**Records from a data source:**

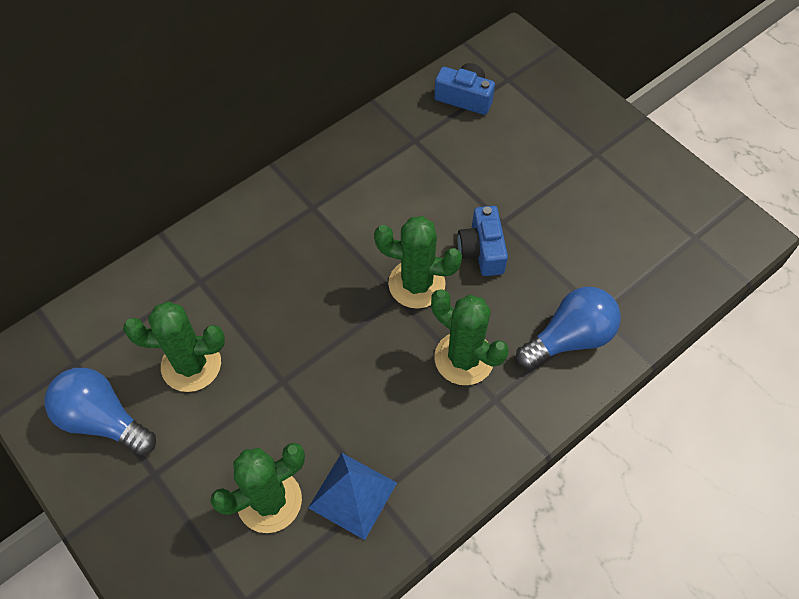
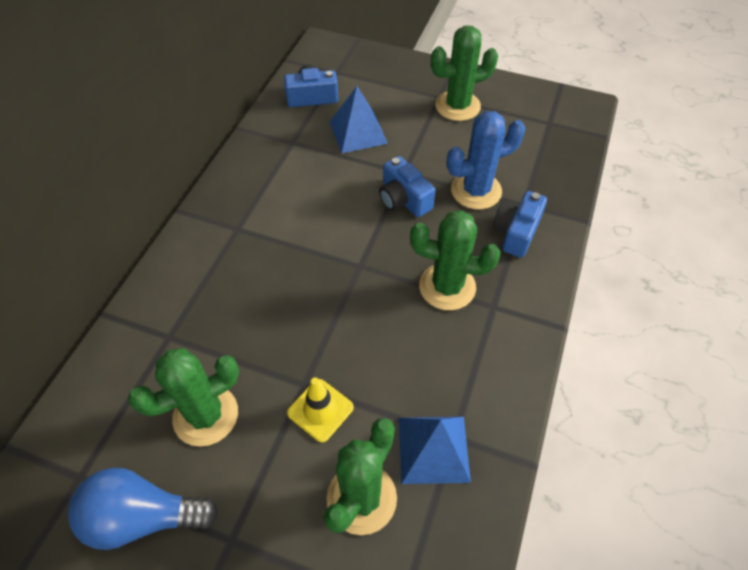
camera: 30 degrees left, 5 degrees down
(282, 410) = (320, 410): none -> yellow traffic cone
(416, 284) = (368, 248): green cactus -> green cactus (457, 106)
(485, 157) = (358, 132): none -> blue pyramid
(560, 275) = (476, 191): none -> blue cactus
(569, 338) = (516, 232): blue light bulb -> blue camera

**Task directions:** Pictures are to be dropped; every line of the records is to be returned unchanged.

**Answer space:**
camera: 30 degrees left, 5 degrees down
(282, 410) = (320, 410): none -> yellow traffic cone
(416, 284) = (368, 248): green cactus -> green cactus (457, 106)
(485, 157) = (358, 132): none -> blue pyramid
(560, 275) = (476, 191): none -> blue cactus
(569, 338) = (516, 232): blue light bulb -> blue camera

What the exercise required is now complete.